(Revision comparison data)
···
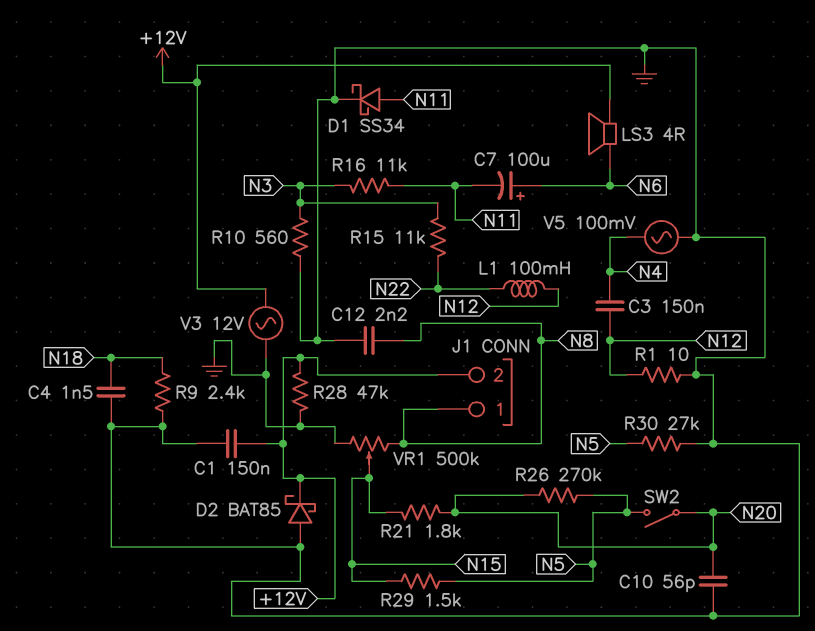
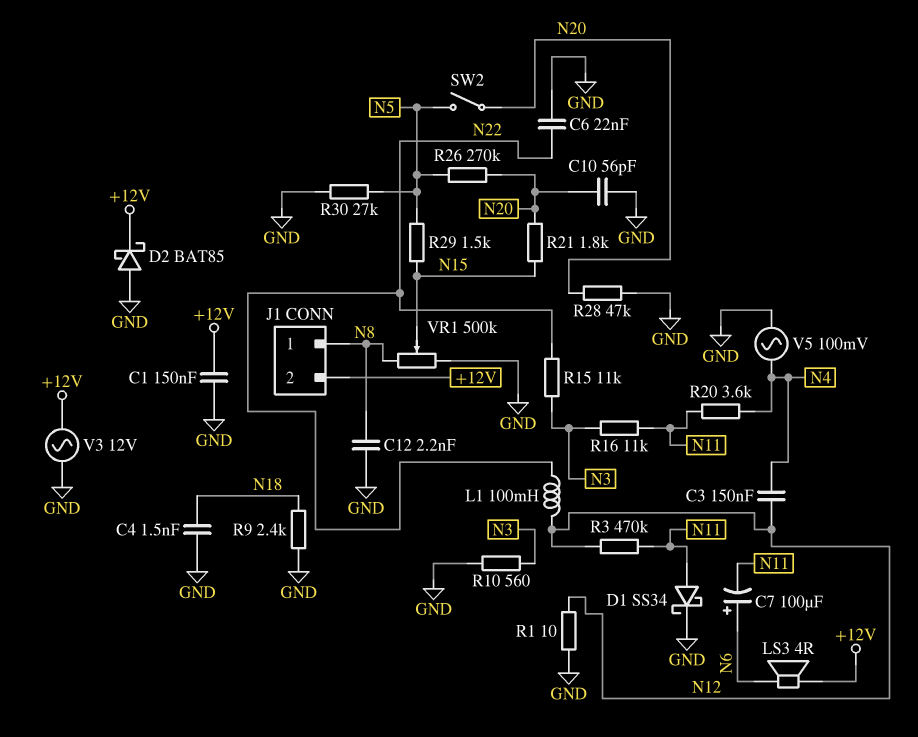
C6: none -> 22nF (GND, N22)
R3: none -> 470k (N11, N12)
R20: none -> 3.6k (N4, N11)
R28: 47k (+12V, GND) -> 47k (GND, N20)

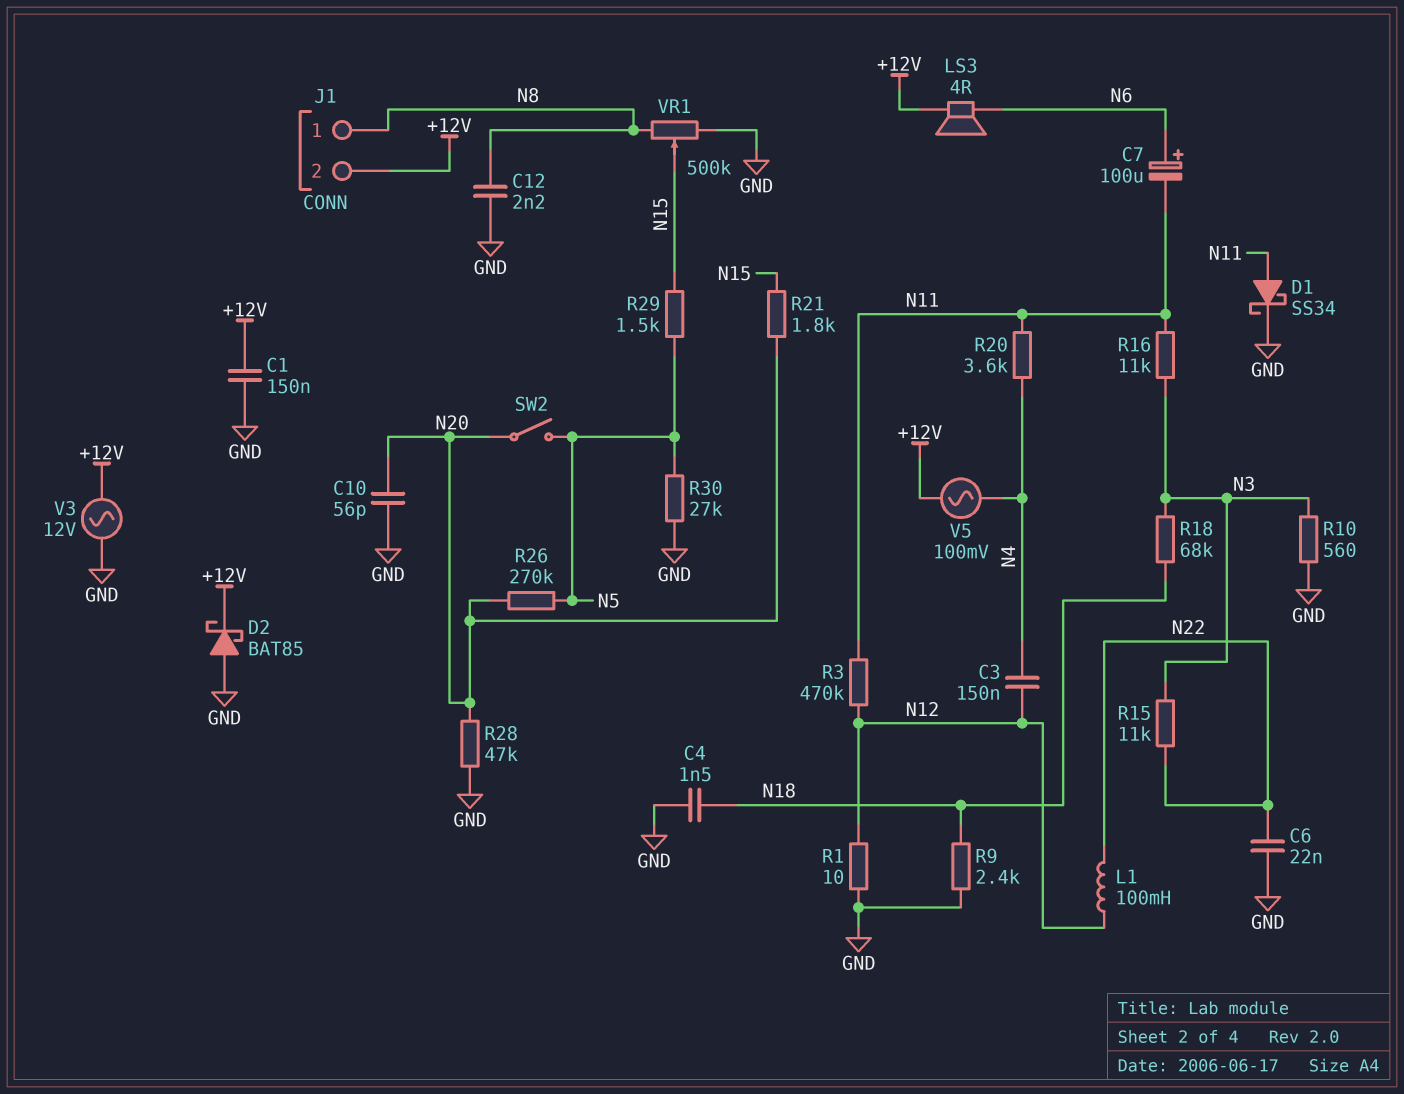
R18: none -> 68k (N3, N18)
V5: AC 100mV (GND, N4) -> AC 100mV (+12V, N4)

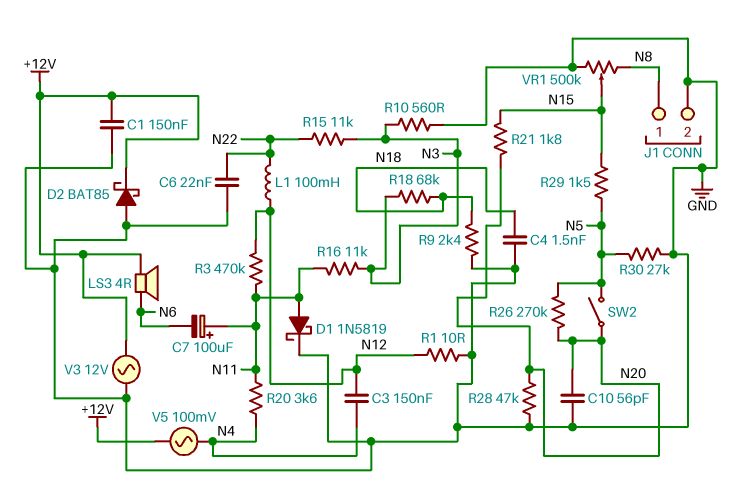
C7: 100uF (plus N6, minus N11) -> 100uF (plus N11, minus N6)
C12: 2.2nF (GND, N8) -> none
D1: schottky SS34 (A N11, K GND) -> schottky 1N5819 (A N11, K GND)
J1 pin 2: +12V -> GND

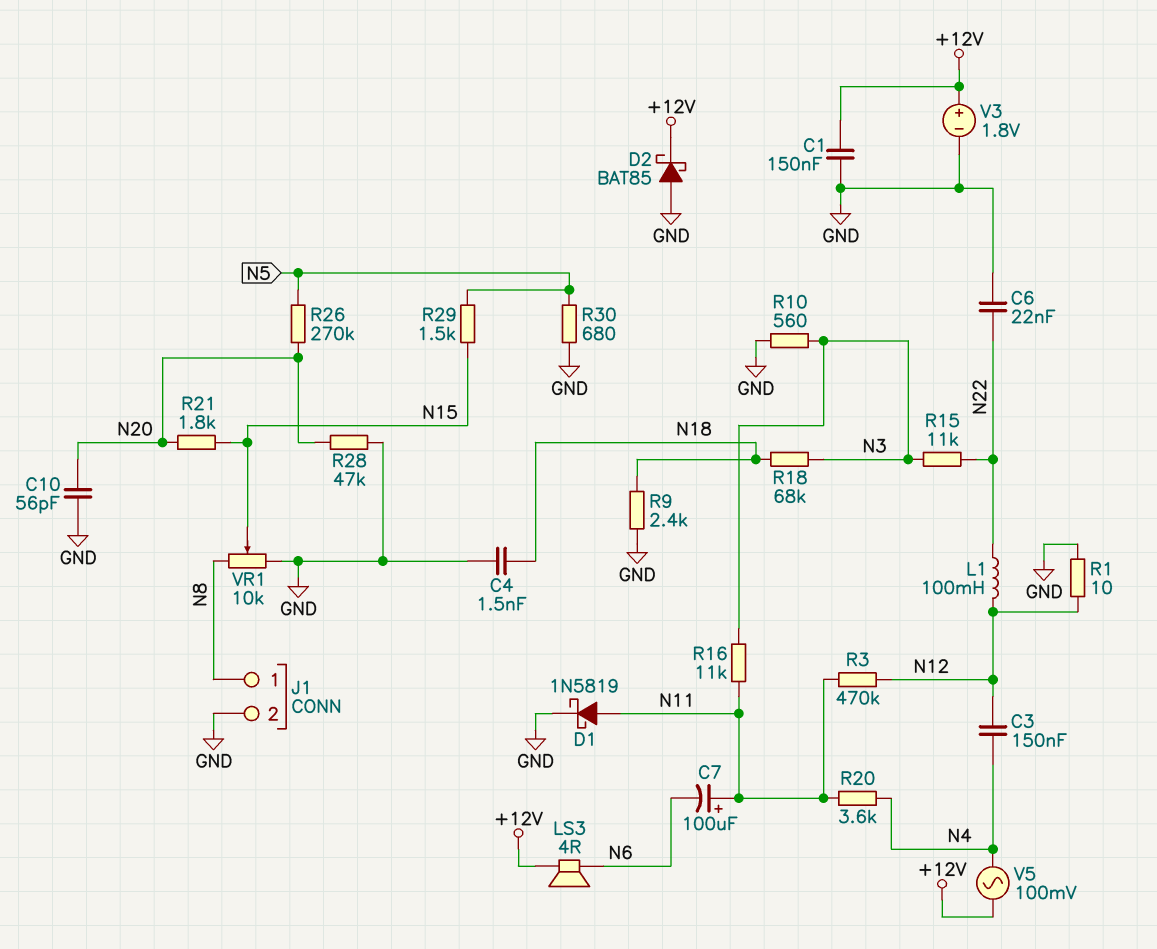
R30: 27k (GND, N5) -> 680 (GND, N5)
SW2: switch (N5, N20) -> none
V3: AC 12V (+12V, GND) -> 1.8V (plus +12V, minus GND)
VR1: 500k (GND, N8, wiper N15) -> 10k (GND, N8, wiper N15)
···
§ Your task
Filter the records above and copy every line that contains the word "none".

§ Task answer
C6: none -> 22nF (GND, N22)
R3: none -> 470k (N11, N12)
R20: none -> 3.6k (N4, N11)
R18: none -> 68k (N3, N18)
C12: 2.2nF (GND, N8) -> none
SW2: switch (N5, N20) -> none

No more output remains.